[Provided entries Boundary: Start]

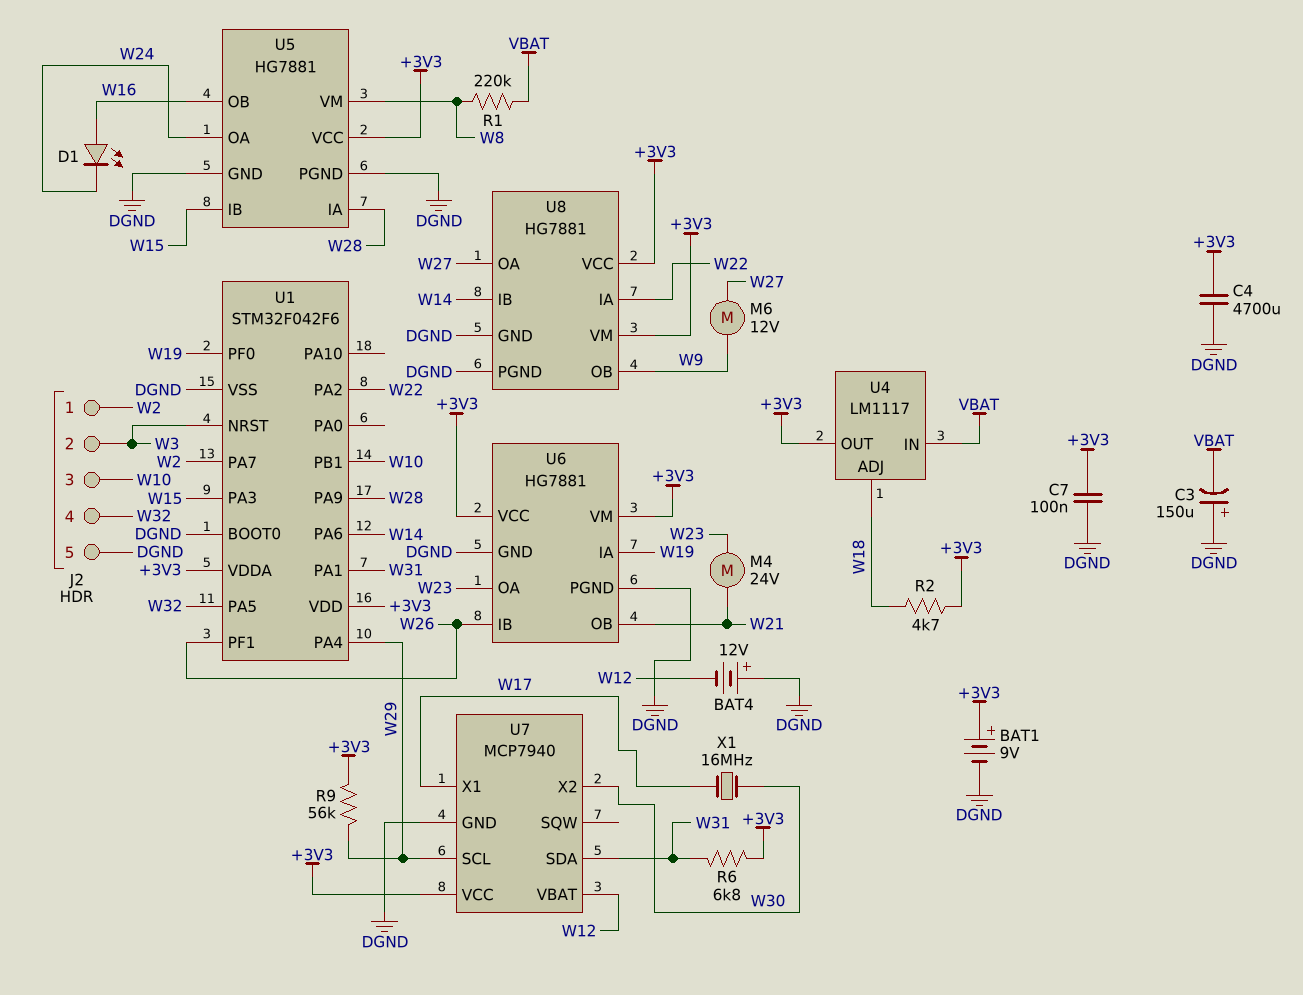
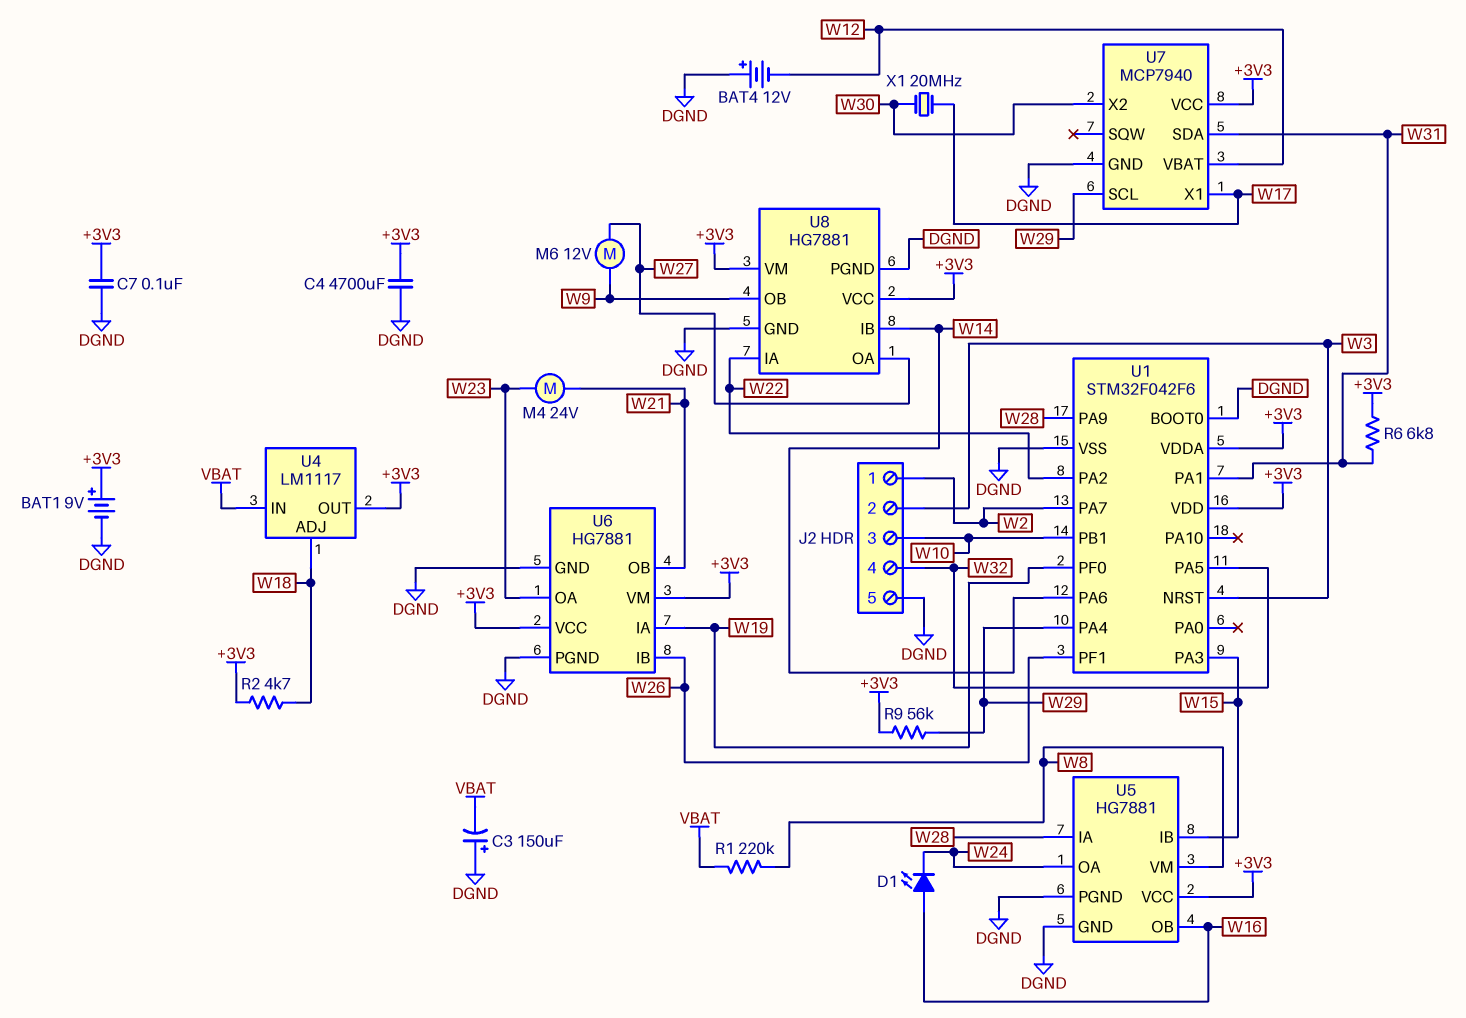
X1: 16MHz (W17, W30) -> 20MHz (W17, W30)

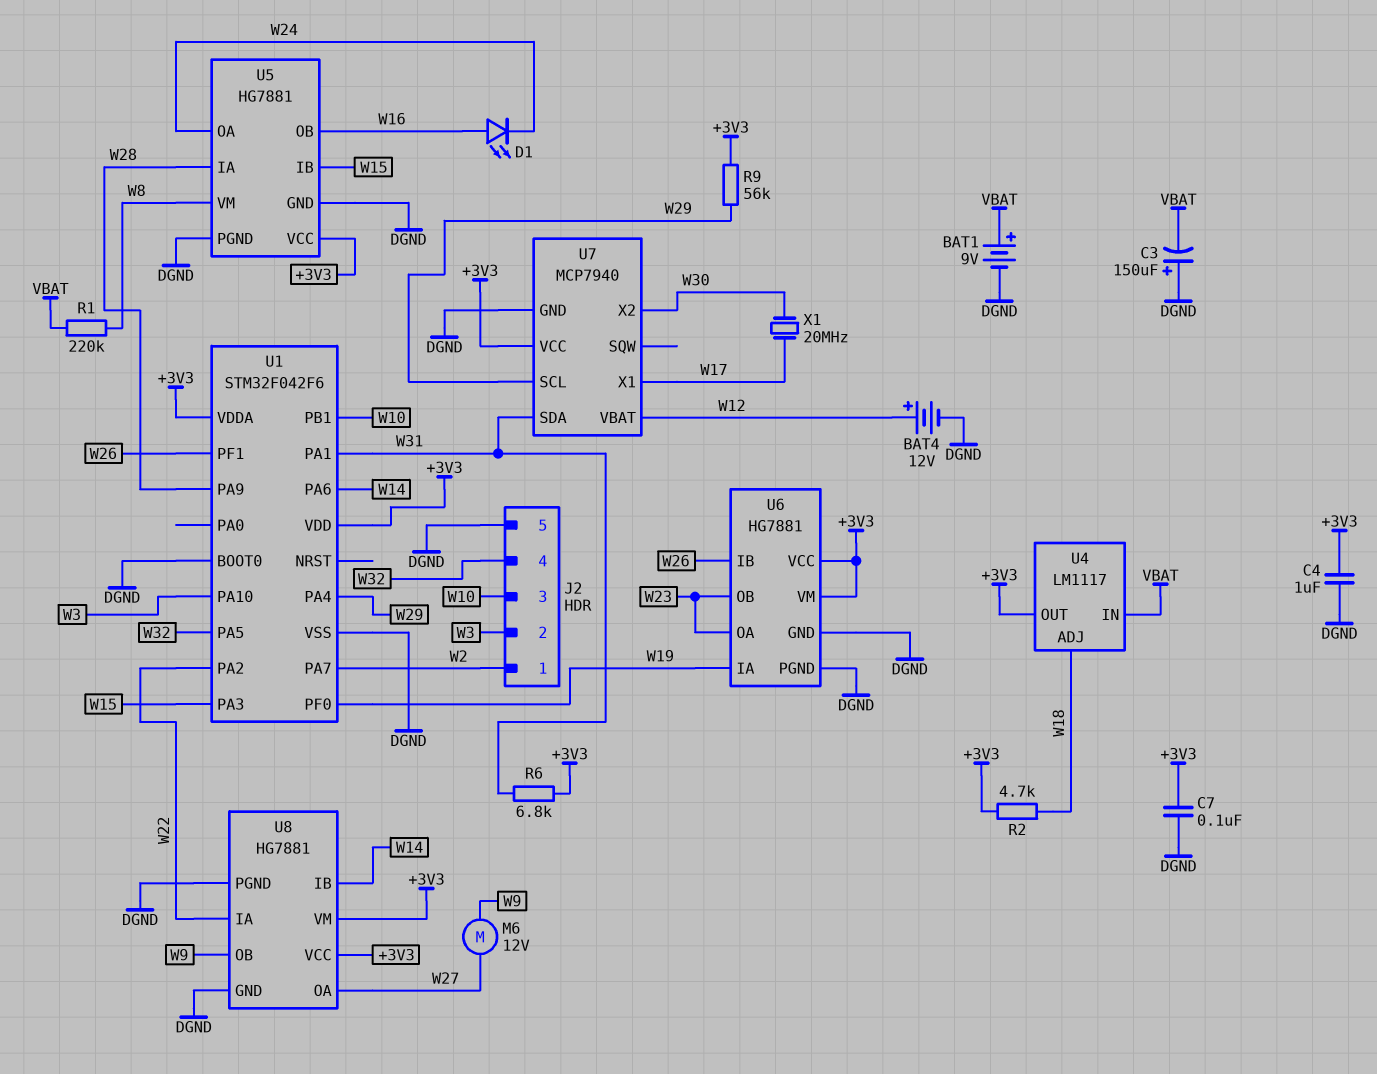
BAT1: 9V (plus +3V3, minus DGND) -> 9V (plus VBAT, minus DGND)
BAT4: 12V (plus DGND, minus W12) -> 12V (plus W12, minus DGND)
C4: 4700uF (+3V3, DGND) -> 1uF (+3V3, DGND)
M4: motor 24V (W21, W23) -> none
U1 pin NRST: W3 -> none
U1 pin PA10: none -> W3
U6 pin OB: W21 -> W23

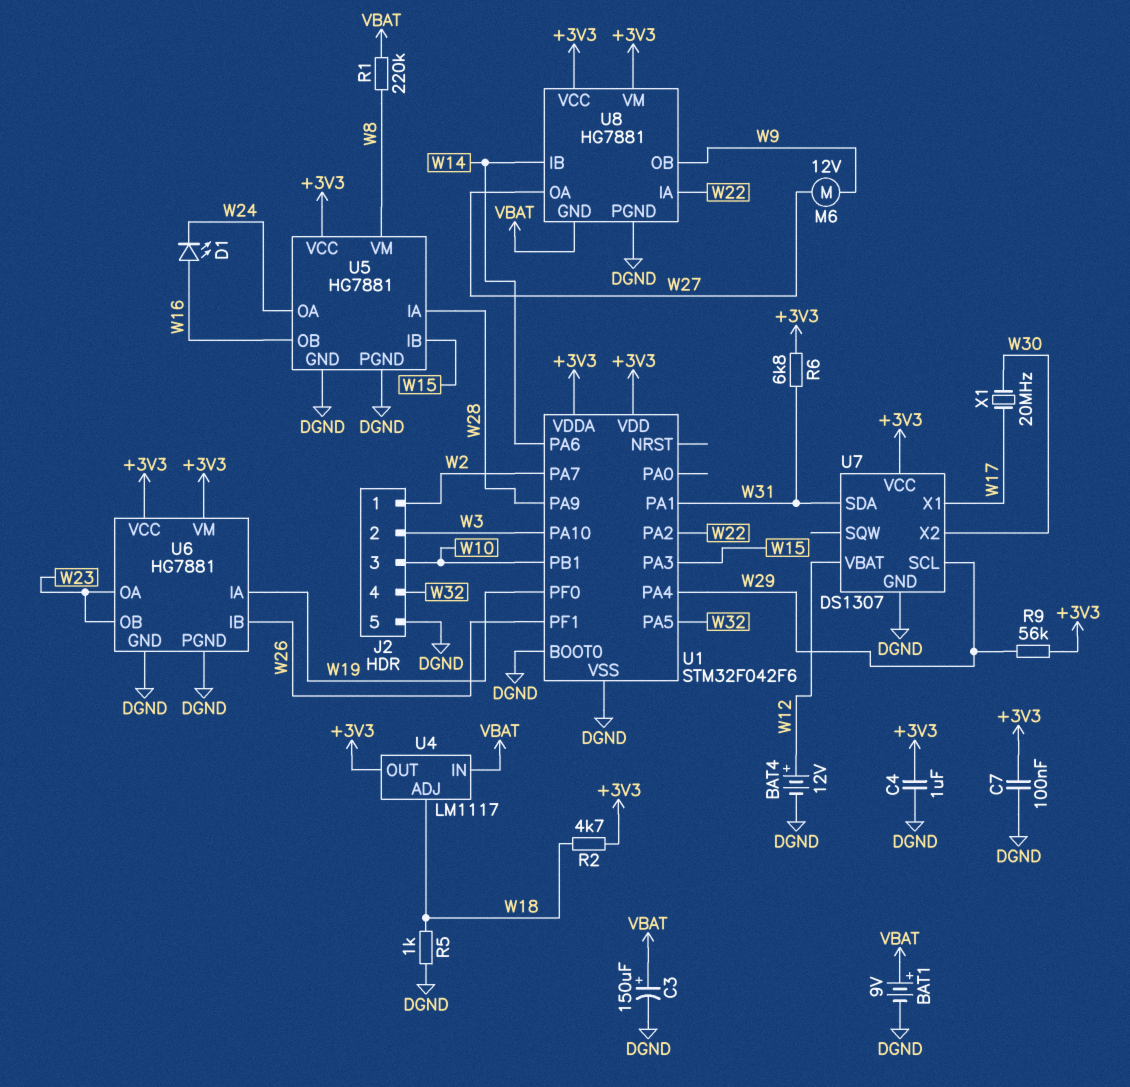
C3: 150uF (plus DGND, minus VBAT) -> 150uF (plus VBAT, minus DGND)
R5: none -> 1k (DGND, W18)
U7: MCP7940 -> DS1307
U8 pin GND: DGND -> VBAT

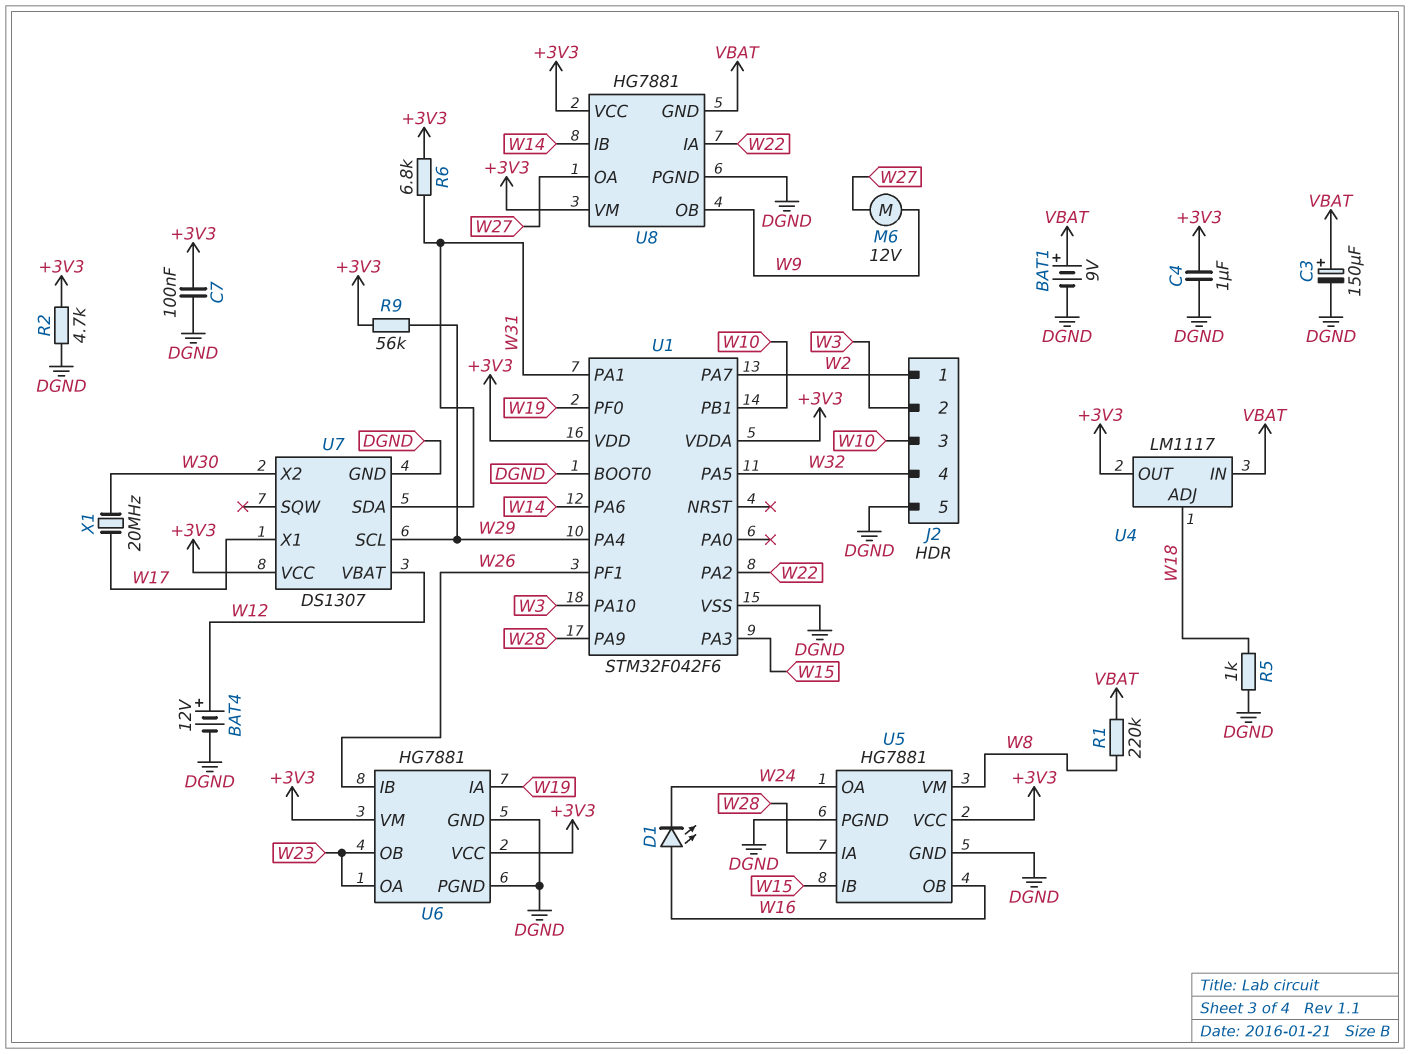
R2: 4.7k (+3V3, W18) -> 4.7k (+3V3, DGND)

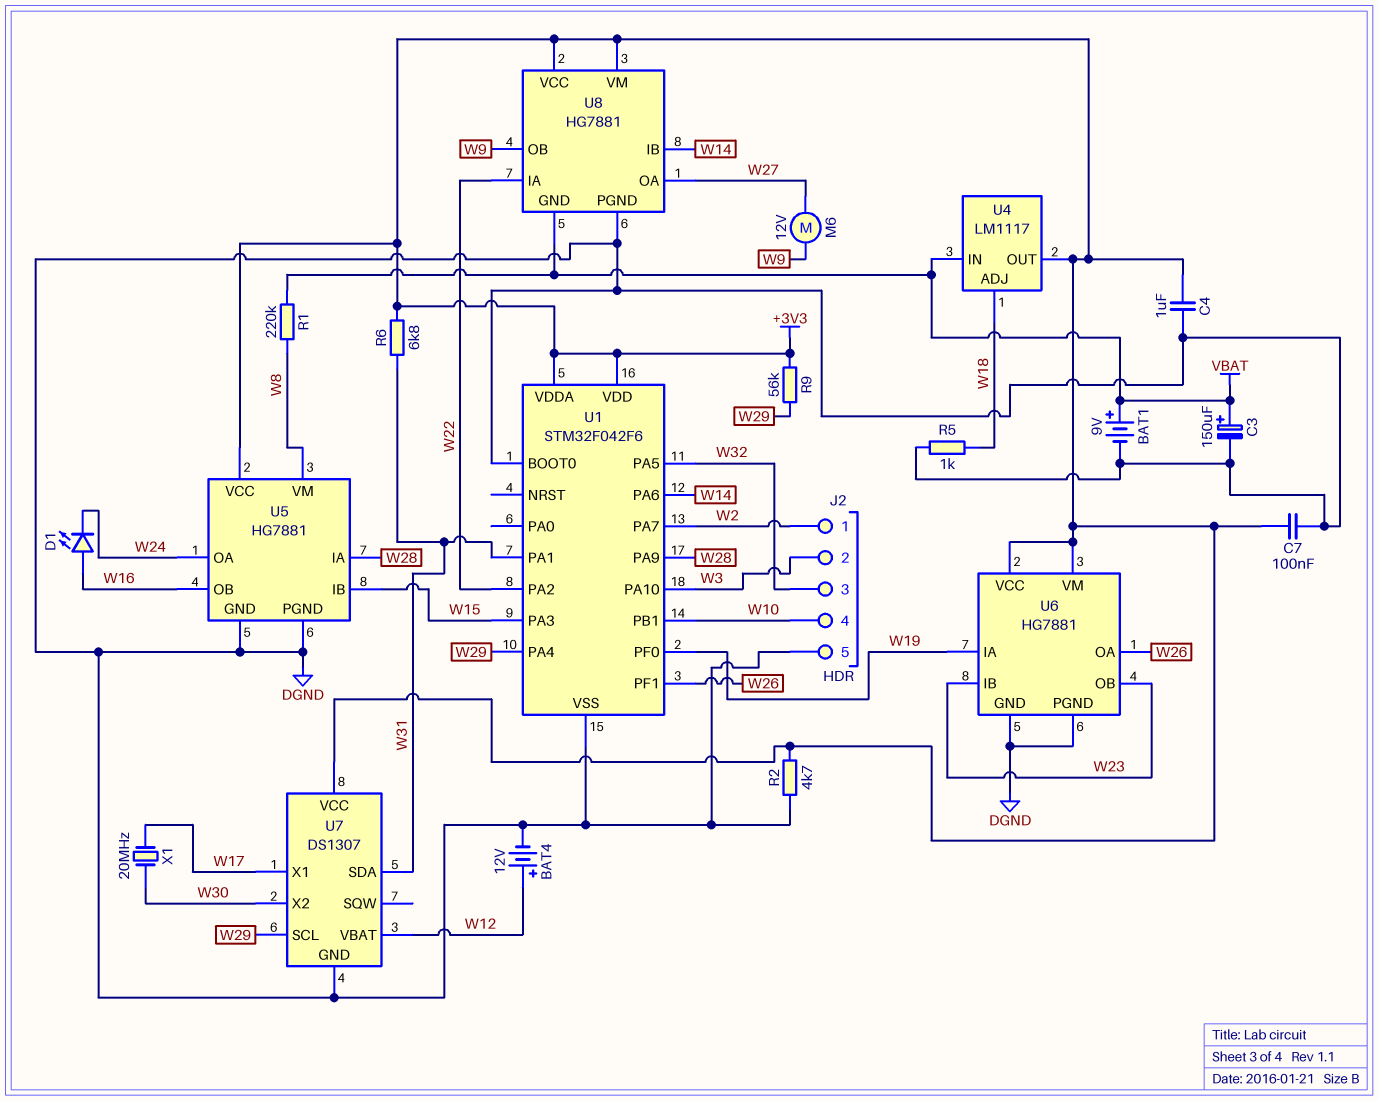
J2 pin 3: W10 -> W32
J2 pin 4: W32 -> W10
U6 pin IB: W26 -> W23
U6 pin OA: W23 -> W26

[Provided entries Boundary: End]

▸ Work request: For this exercise, write out exactly the lines from the one with "U1 pin NRST: W3 -> none" through the last line of the records, inclusive, and leave each picture out.

▸ Task solution:
U1 pin NRST: W3 -> none
U1 pin PA10: none -> W3
U6 pin OB: W21 -> W23

C3: 150uF (plus DGND, minus VBAT) -> 150uF (plus VBAT, minus DGND)
R5: none -> 1k (DGND, W18)
U7: MCP7940 -> DS1307
U8 pin GND: DGND -> VBAT

R2: 4.7k (+3V3, W18) -> 4.7k (+3V3, DGND)

J2 pin 3: W10 -> W32
J2 pin 4: W32 -> W10
U6 pin IB: W26 -> W23
U6 pin OA: W23 -> W26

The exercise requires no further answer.